● What to work on
Only lines containing the string "turquoise" belong in the answer; find them in the records and copy them.

● Data to use

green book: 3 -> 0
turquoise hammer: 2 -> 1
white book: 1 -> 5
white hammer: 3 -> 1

* * *

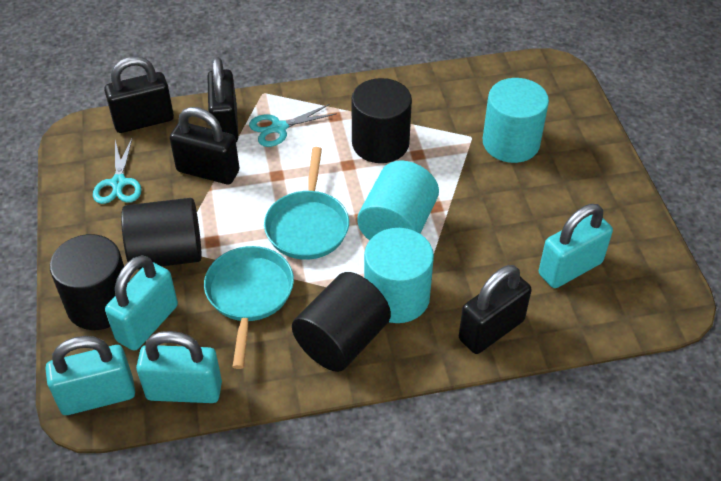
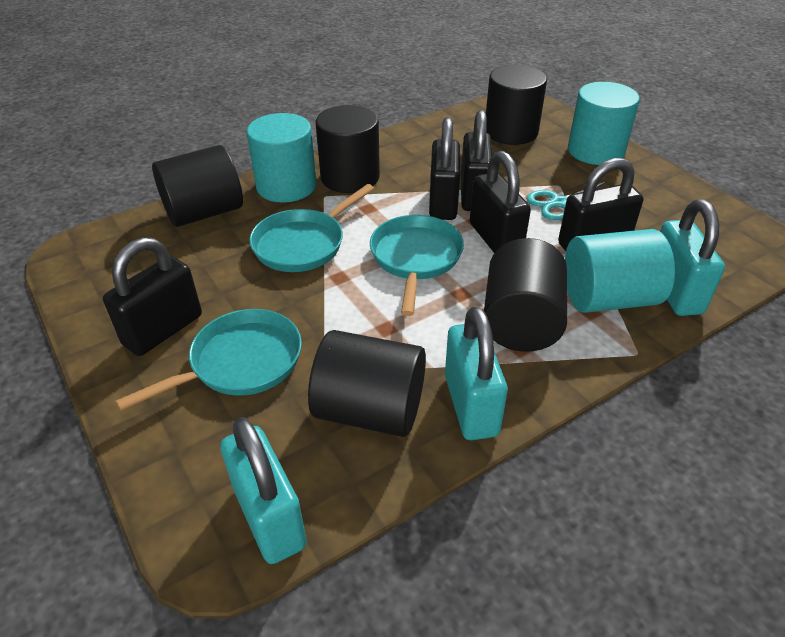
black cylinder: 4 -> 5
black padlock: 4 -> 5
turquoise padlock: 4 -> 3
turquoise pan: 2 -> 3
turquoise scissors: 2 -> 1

● Reply
turquoise hammer: 2 -> 1
turquoise padlock: 4 -> 3
turquoise pan: 2 -> 3
turquoise scissors: 2 -> 1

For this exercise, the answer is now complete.